*Work required:* Repeat the data below exactly, dropping any pictures it holds.

(Saved data entries)
● ● ●
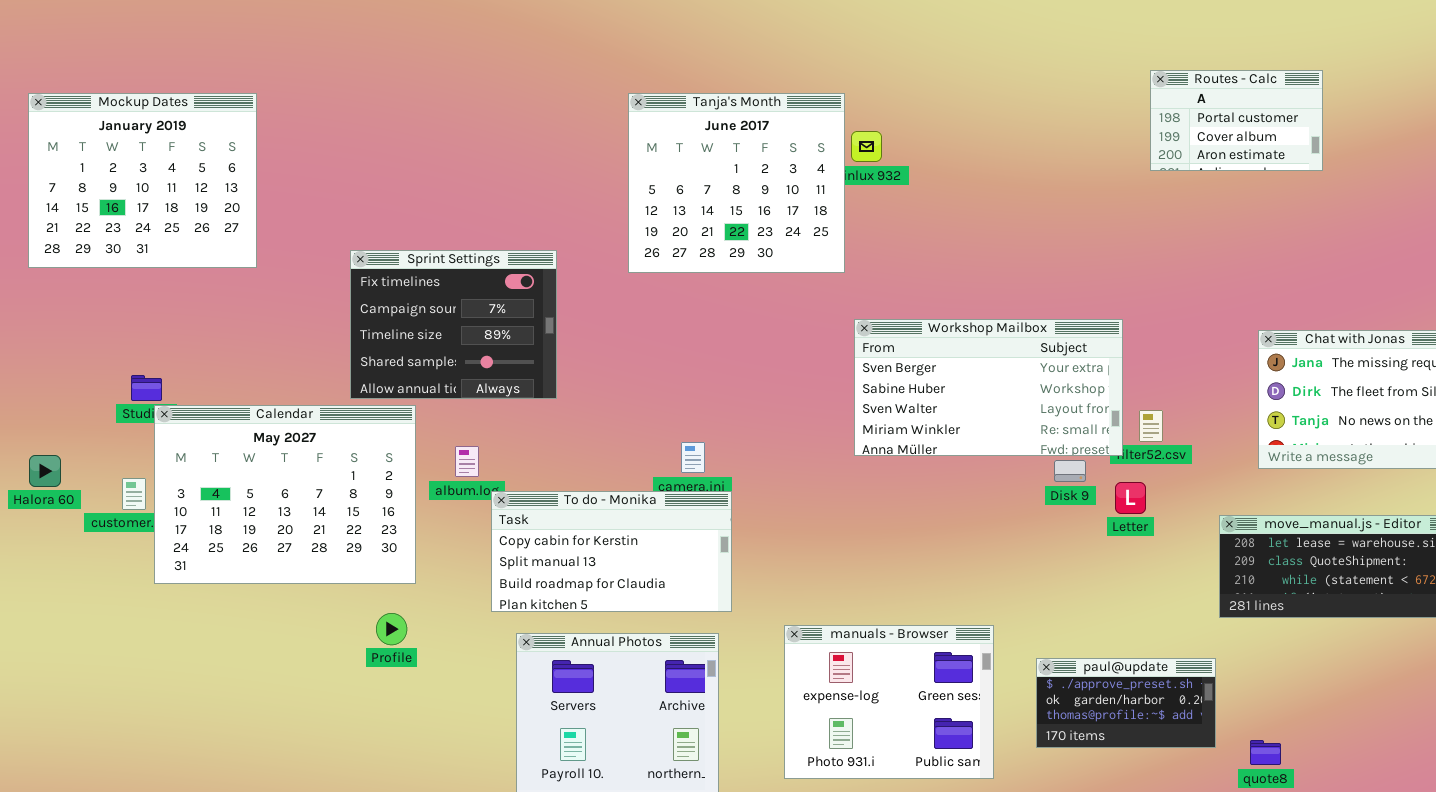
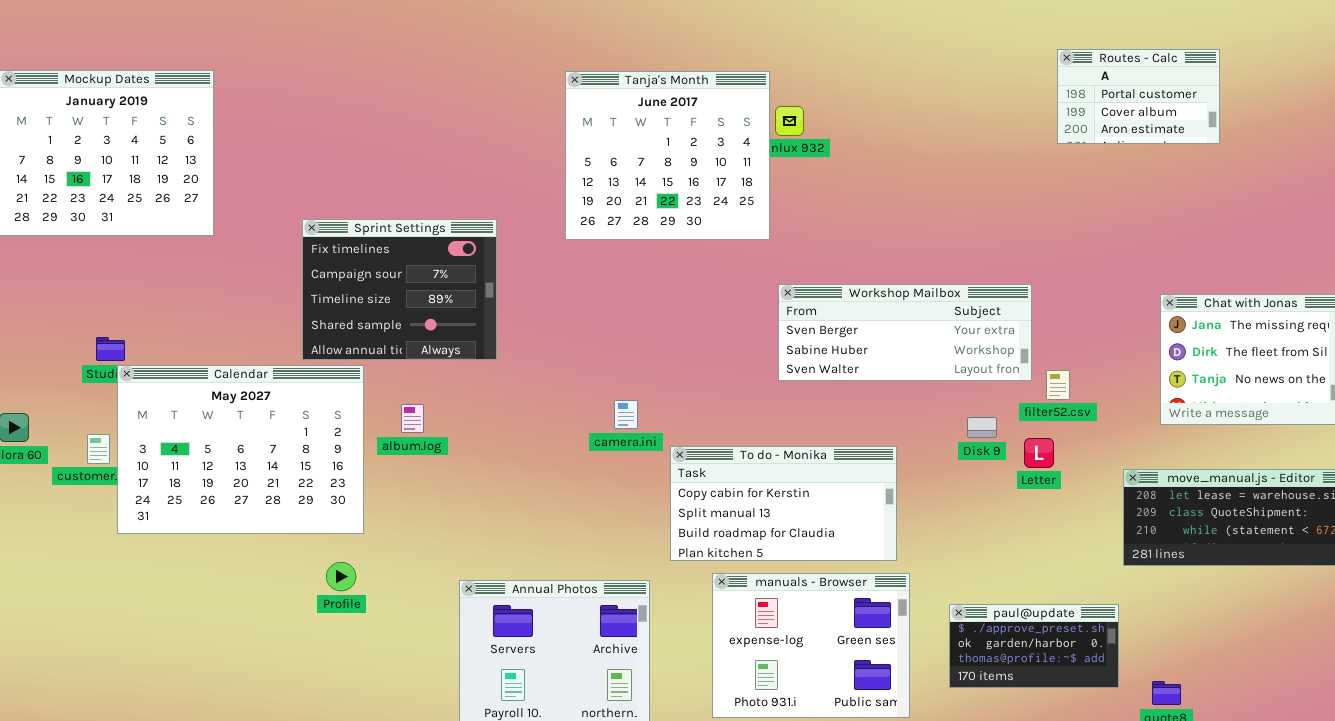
Workshop Mailbox: [854,319,1123,456] -> [778,284,1032,381], resized
To do - Monika: [491,491,732,612] -> [670,446,897,561], moved

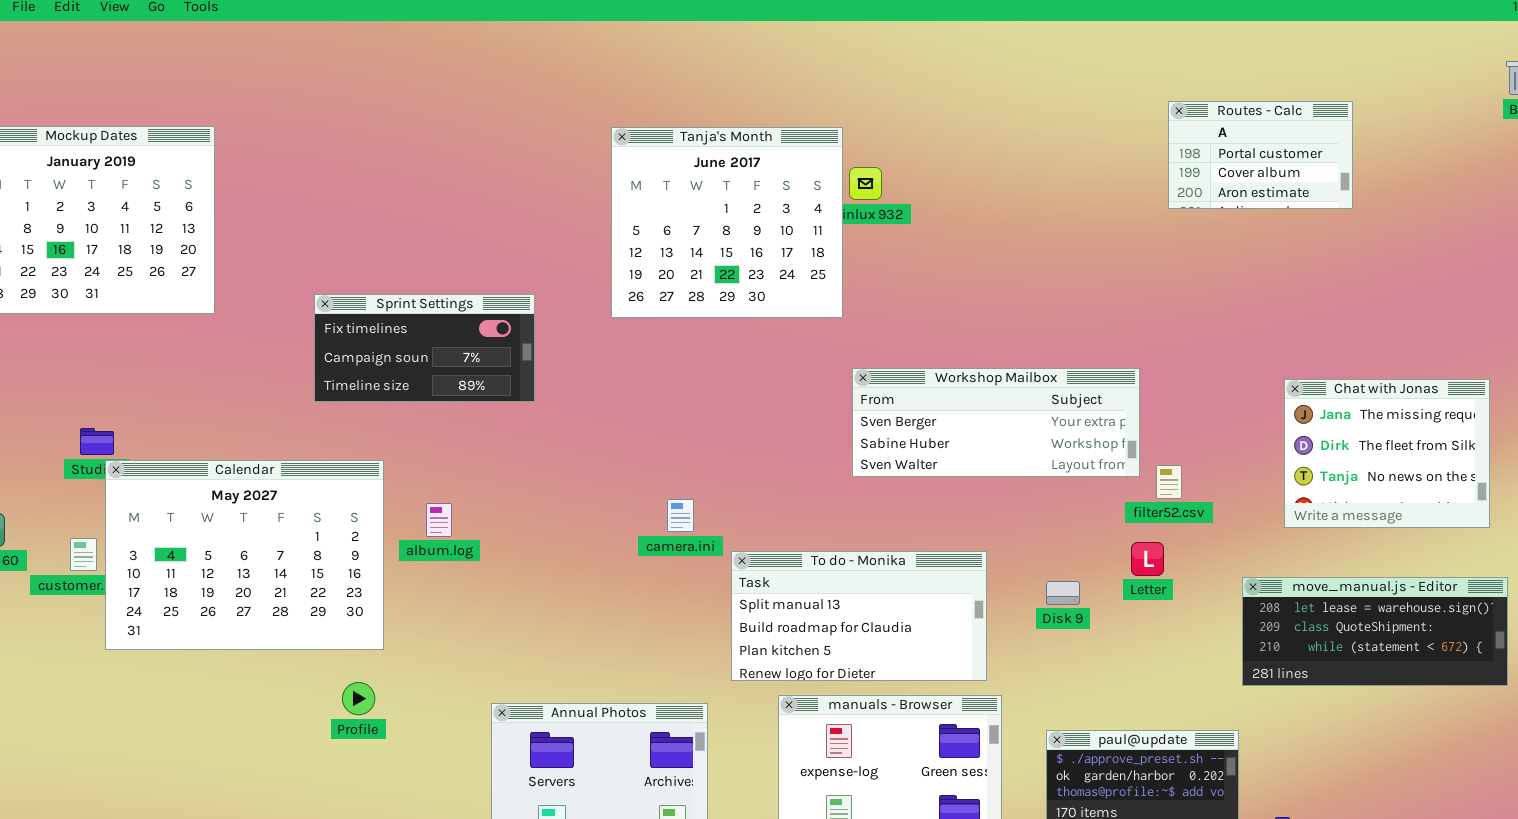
Sprint Settings: [302,219,497,360] -> [314,294,535,402], resized
Disk 9: [967,417,997,438] -> [1046,581,1080,605], moved
To do - Monika: [670,446,897,561] -> [731,551,987,681], scrolled down 1 row

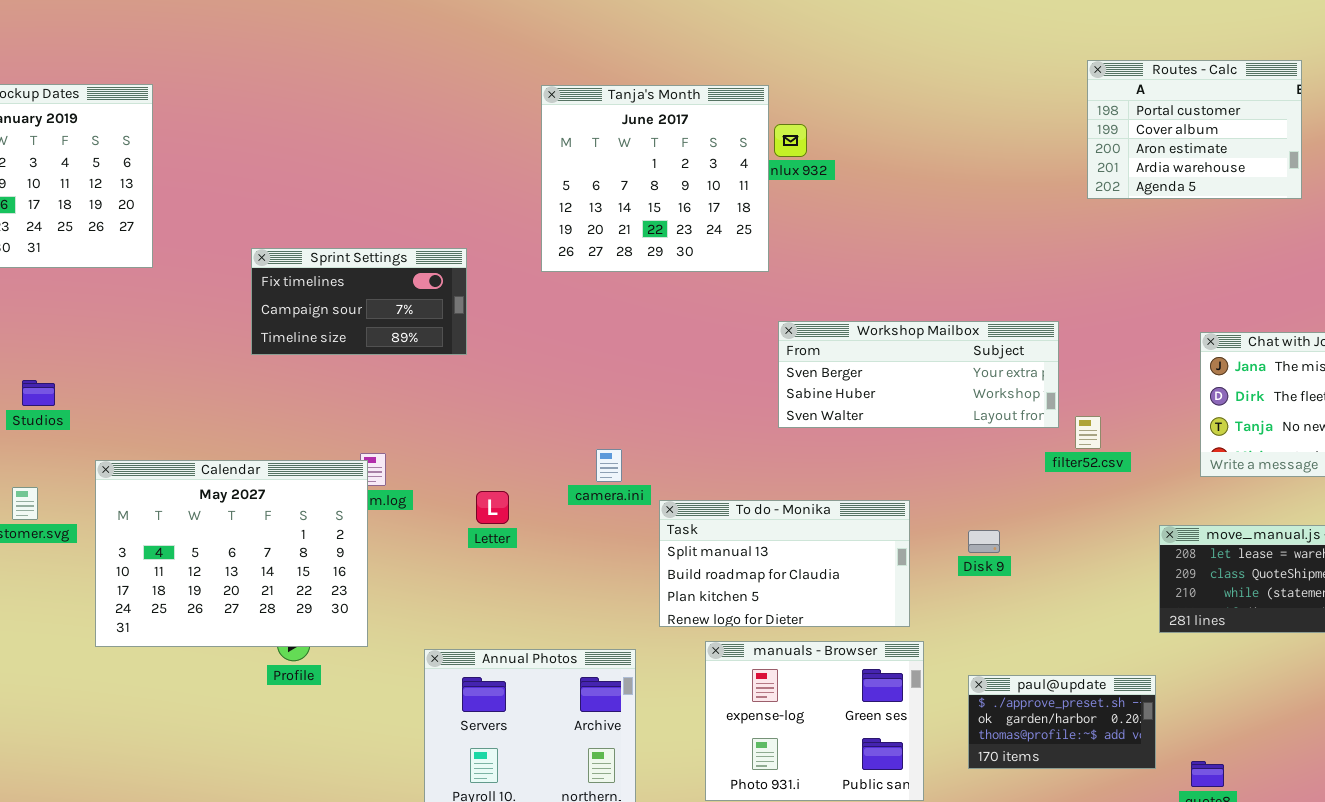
Routes - Calc: [1168,101,1353,209] -> [1087,60,1302,199], resized
Calendar: [105,460,384,650] -> [95,460,368,647], moved
Letter: [1131,542,1164,576] -> [476,491,509,524], moved

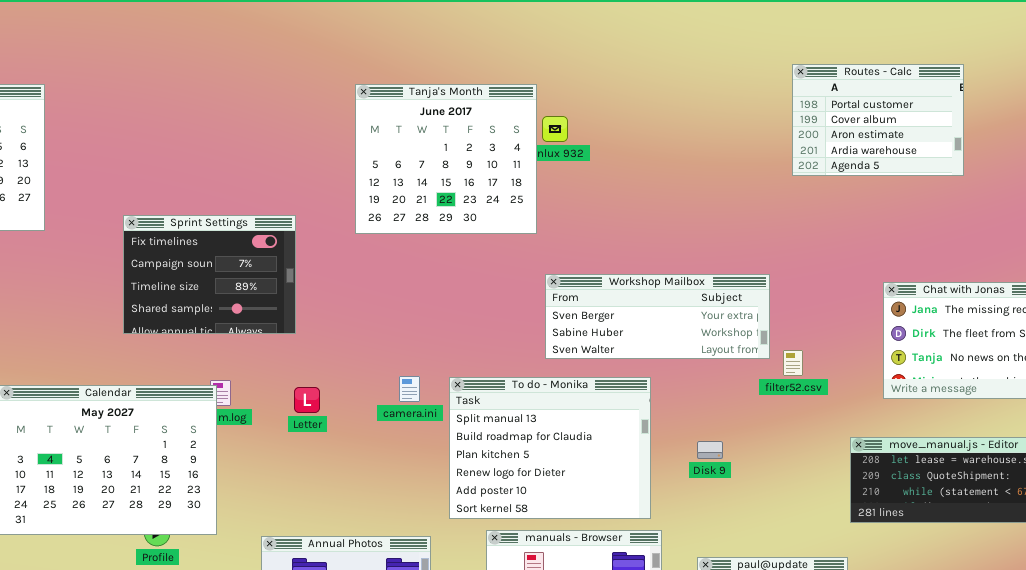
Sprint Settings: [251,248,467,355] -> [123,215,296,334], resized
Letter: [476,491,509,524] -> [294,387,320,413], moved
To do - Monika: [659,500,910,627] -> [449,377,651,519], resized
● ● ●
*Final answer:*
Workshop Mailbox: [854,319,1123,456] -> [778,284,1032,381], resized
To do - Monika: [491,491,732,612] -> [670,446,897,561], moved

Sprint Settings: [302,219,497,360] -> [314,294,535,402], resized
Disk 9: [967,417,997,438] -> [1046,581,1080,605], moved
To do - Monika: [670,446,897,561] -> [731,551,987,681], scrolled down 1 row

Routes - Calc: [1168,101,1353,209] -> [1087,60,1302,199], resized
Calendar: [105,460,384,650] -> [95,460,368,647], moved
Letter: [1131,542,1164,576] -> [476,491,509,524], moved

Sprint Settings: [251,248,467,355] -> [123,215,296,334], resized
Letter: [476,491,509,524] -> [294,387,320,413], moved
To do - Monika: [659,500,910,627] -> [449,377,651,519], resized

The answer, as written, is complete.